-------- DATA FOR THIS EXERCISE --------

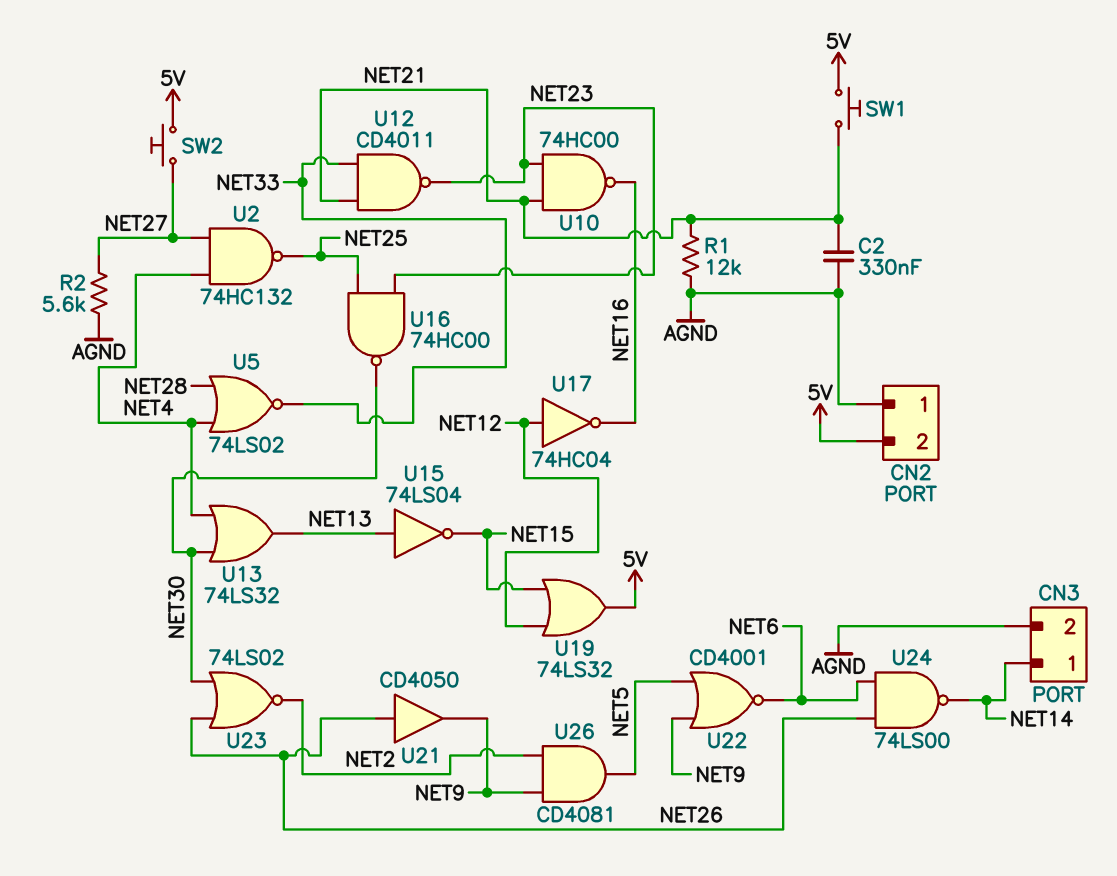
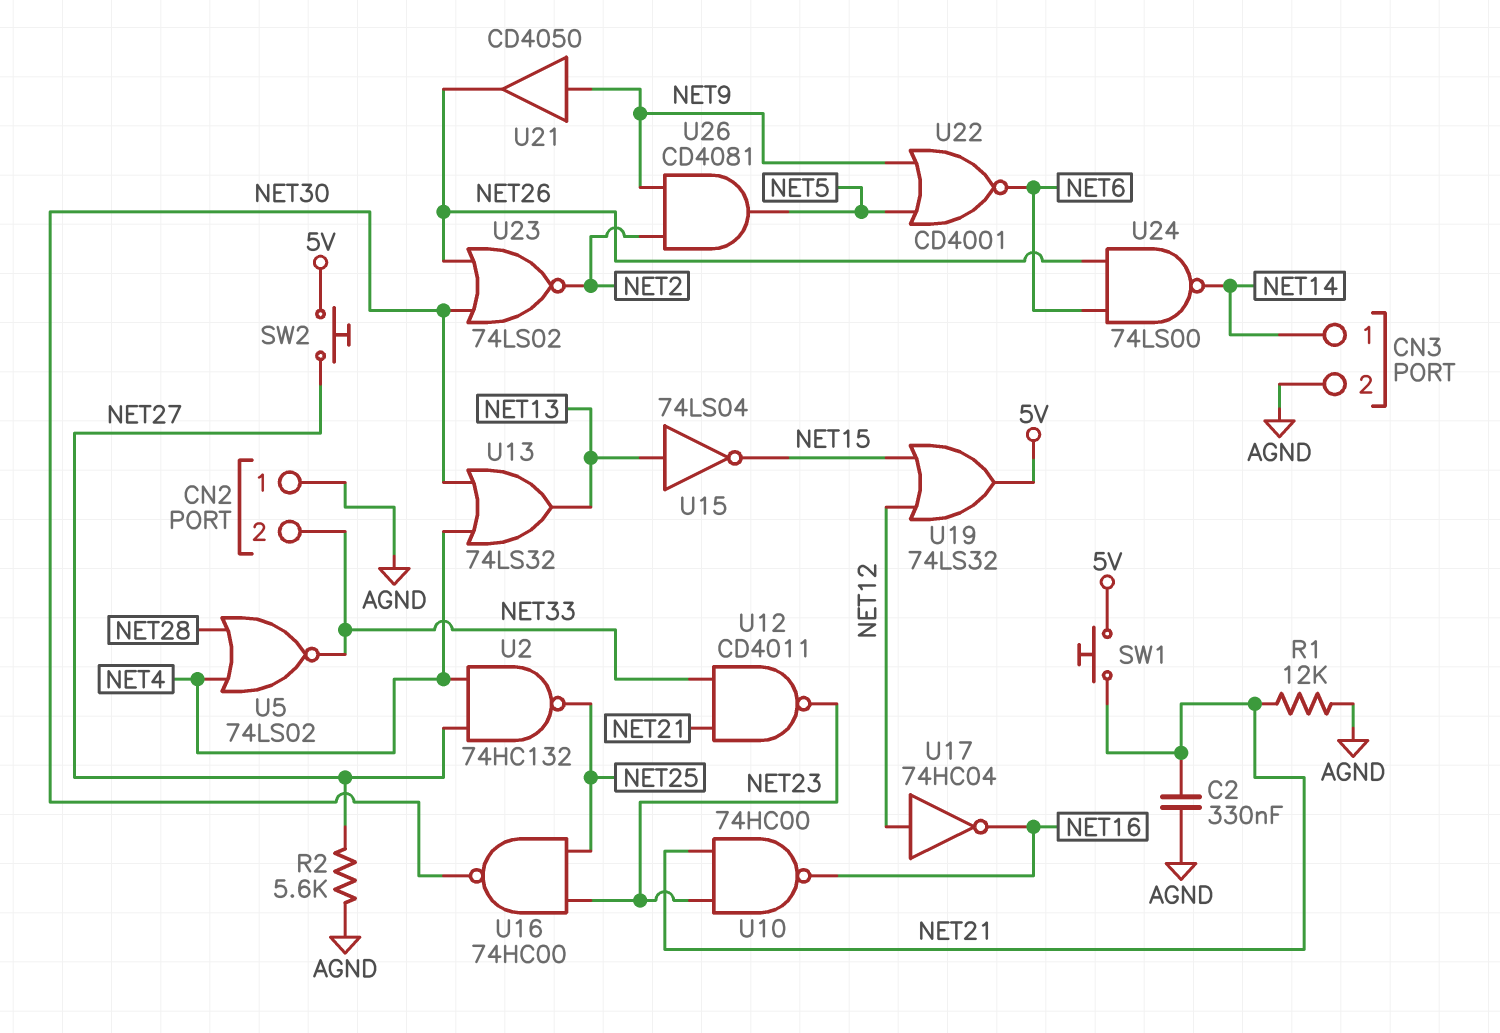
CN2 pin 2: 5V -> NET33
U21: buffer CD4050 (in NET26, out NET9) -> buffer CD4050 (in NET9, out NET26)

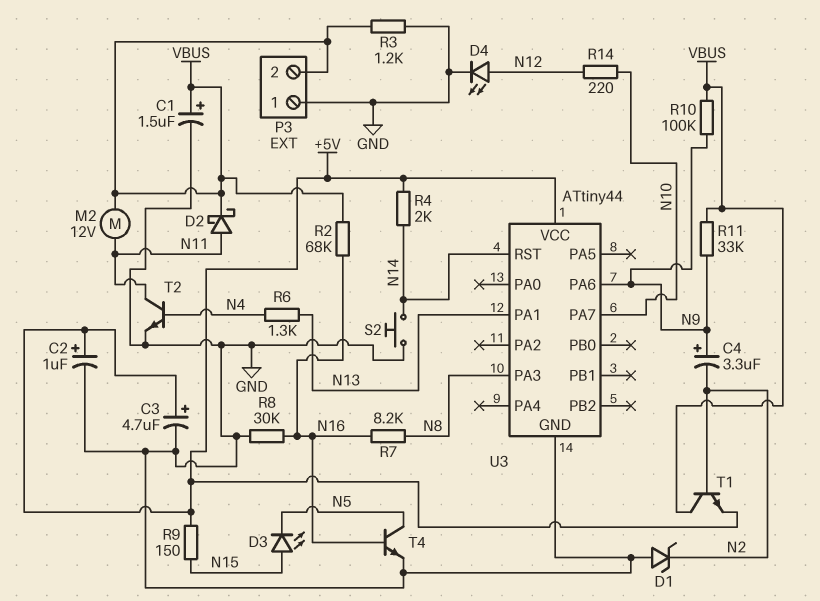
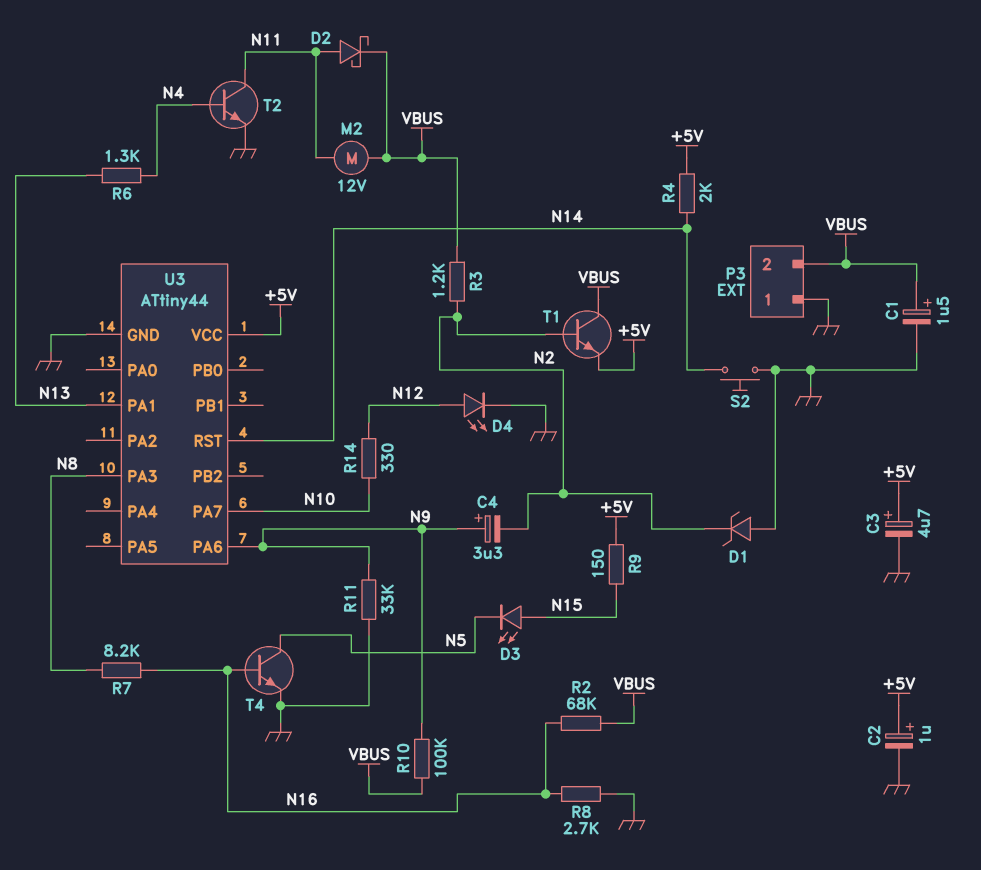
R3: 1.2k (GND, VBUS) -> 1.2k (N2, VBUS)
R8: 30k (GND, N16) -> 2.7k (GND, N16)
R11: 33k (N9, VBUS) -> 33k (GND, N9)
R14: 220 (N10, N12) -> 330 (N10, N12)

--------

* **WORK INSTRUCTION**:
Reproduce, exactly and in full, the lines from the one that contains "R11: 33k (N9, VBUS) -> 33k (GND, N9)" to the end of the material.

* **SOLUTION TO THE EXERCISE**:
R11: 33k (N9, VBUS) -> 33k (GND, N9)
R14: 220 (N10, N12) -> 330 (N10, N12)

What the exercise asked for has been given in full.